Version comparison data
..............................
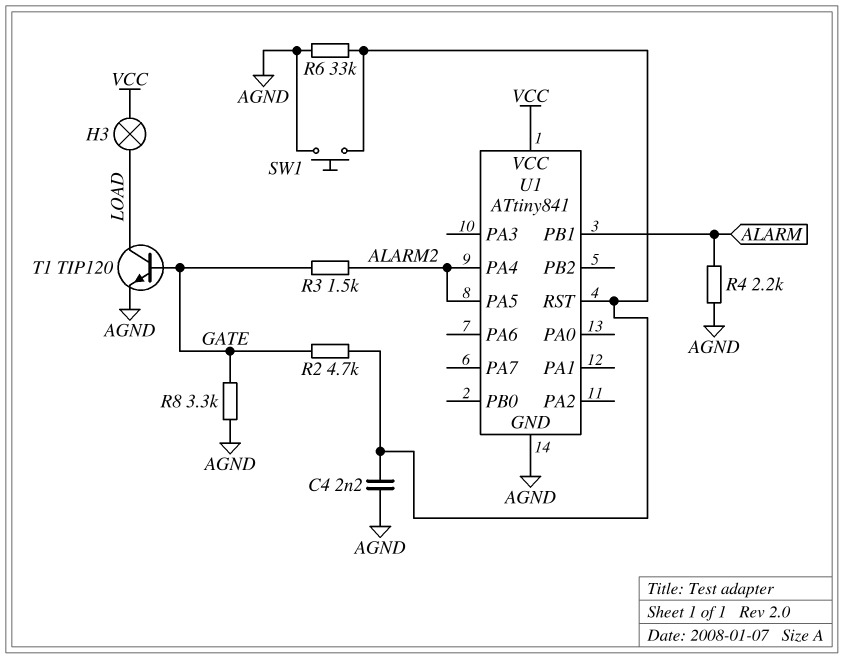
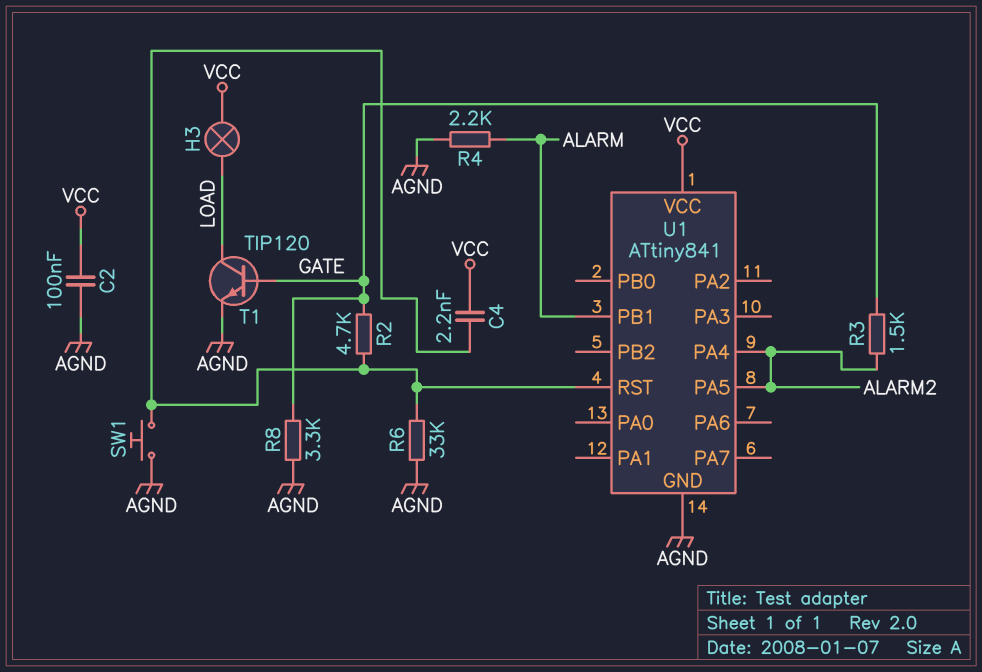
C2: none -> 100nF (AGND, VCC)
C4: 2.2nF (AGND, U1/RST) -> 2.2nF (U1/RST, VCC)

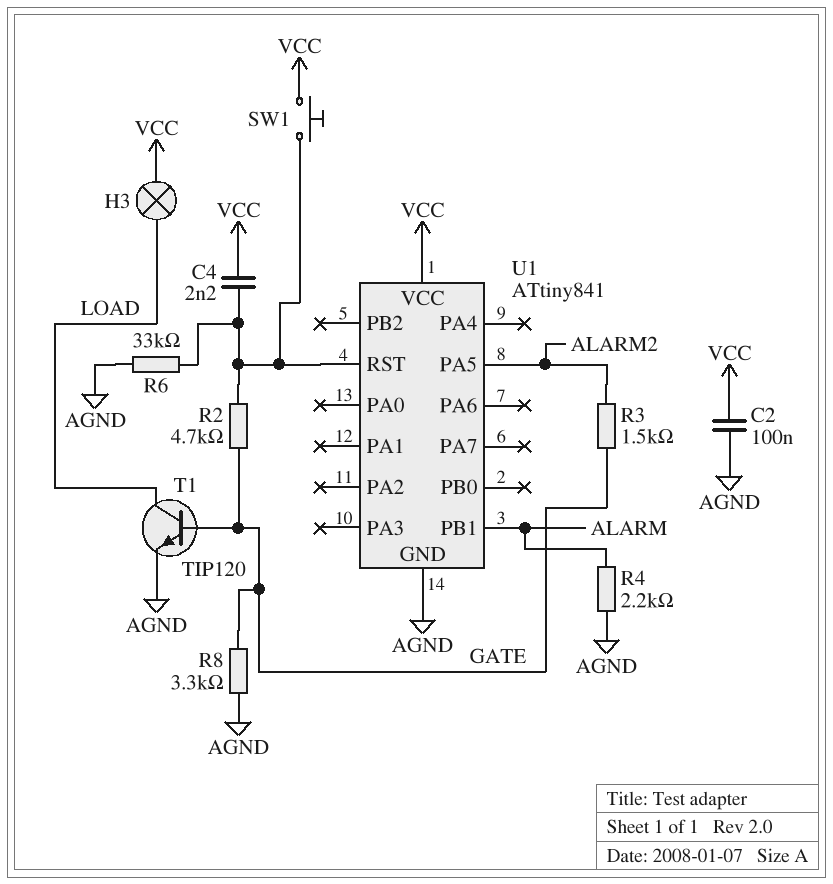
SW1: button (AGND, U1/RST) -> button (U1/RST, VCC)
U1 pin PA4: ALARM2 -> none

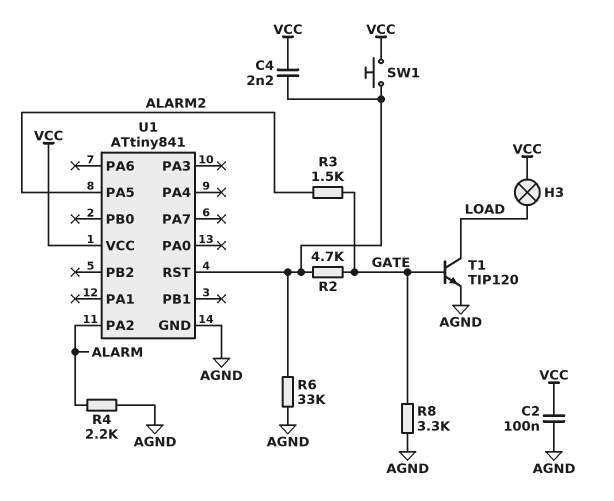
U1 pin PA2: none -> ALARM
U1 pin PB1: ALARM -> none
..............................
EXERCISE GOAL: Exactly the lines from the one with "C4: 2.2nF (AGND, U1/RST)" through the end of the records should be written out, and only those. Pictures do not belong in the copy.

SOLUTION TO THE PROBLEM:
C4: 2.2nF (AGND, U1/RST) -> 2.2nF (U1/RST, VCC)

SW1: button (AGND, U1/RST) -> button (U1/RST, VCC)
U1 pin PA4: ALARM2 -> none

U1 pin PA2: none -> ALARM
U1 pin PB1: ALARM -> none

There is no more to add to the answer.